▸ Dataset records

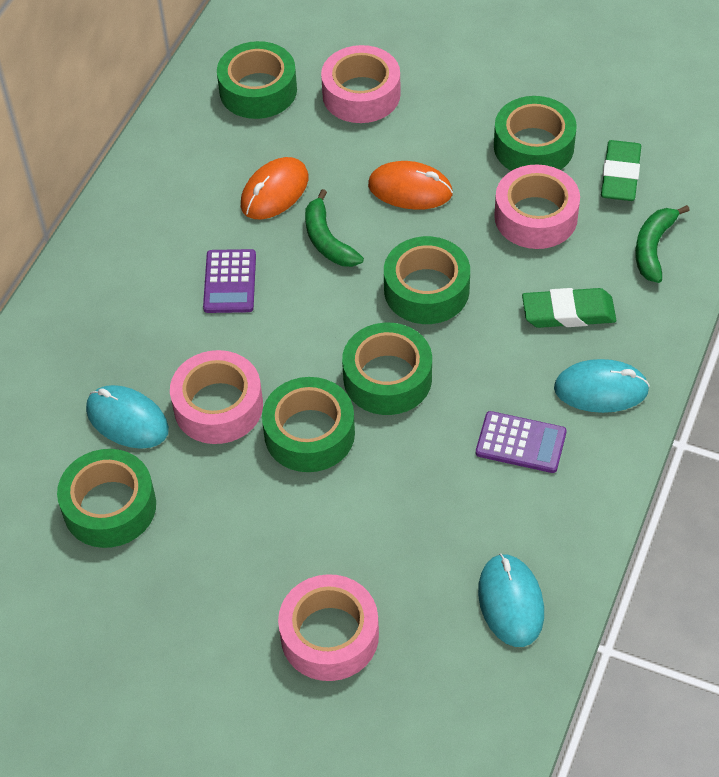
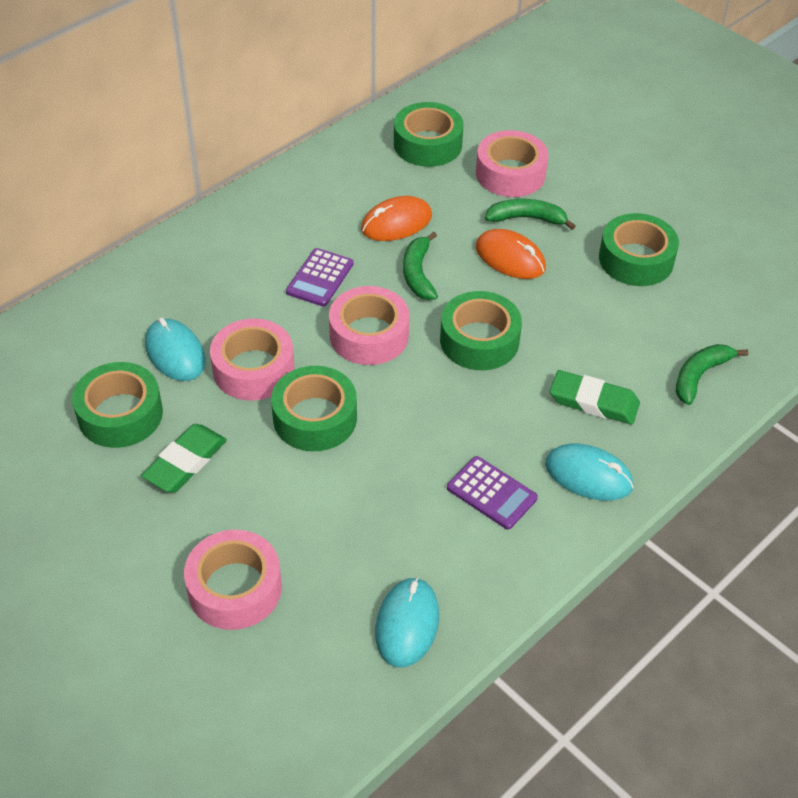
camera: 20 degrees right, 5 degrees down
green tape [342,323,432,415] -> none
pink tape [494,164,580,249] -> pink tape moved to [329,286,409,365]
green eraser [601,140,641,201] -> green eraser moved to [141,424,227,492]
none -> green banana [485,199,576,230]

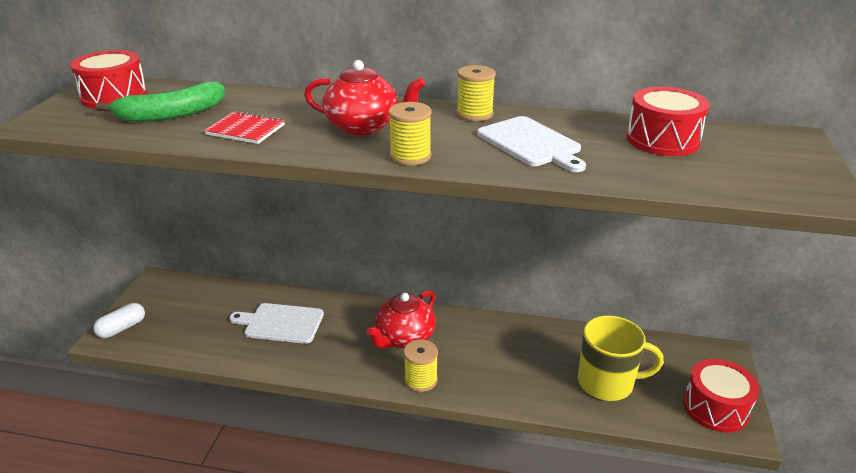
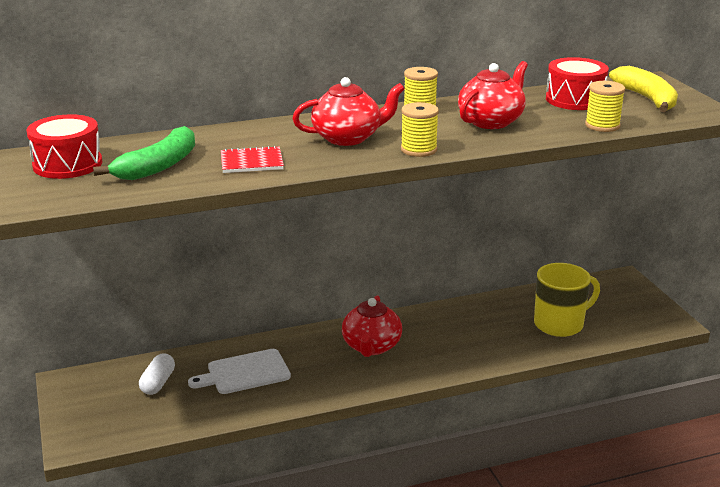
camera: 30 degrees left, 5 degrees down
white capsule [93,303,145,338] -> white capsule moved to [139,353,175,395]
yellow spool [404,339,438,392] -> yellow spool moved to [585,81,625,132]
white cutting board [477,116,586,172] -> red teapot [458,61,528,129]
red drum [683,359,759,433] -> none
none -> yellow banana [609,66,678,112]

▸ Task item
Find all lines in the records that hold the word "moved". Copy them.

▸ Exercise answer
pink tape [494,164,580,249] -> pink tape moved to [329,286,409,365]
green eraser [601,140,641,201] -> green eraser moved to [141,424,227,492]
white capsule [93,303,145,338] -> white capsule moved to [139,353,175,395]
yellow spool [404,339,438,392] -> yellow spool moved to [585,81,625,132]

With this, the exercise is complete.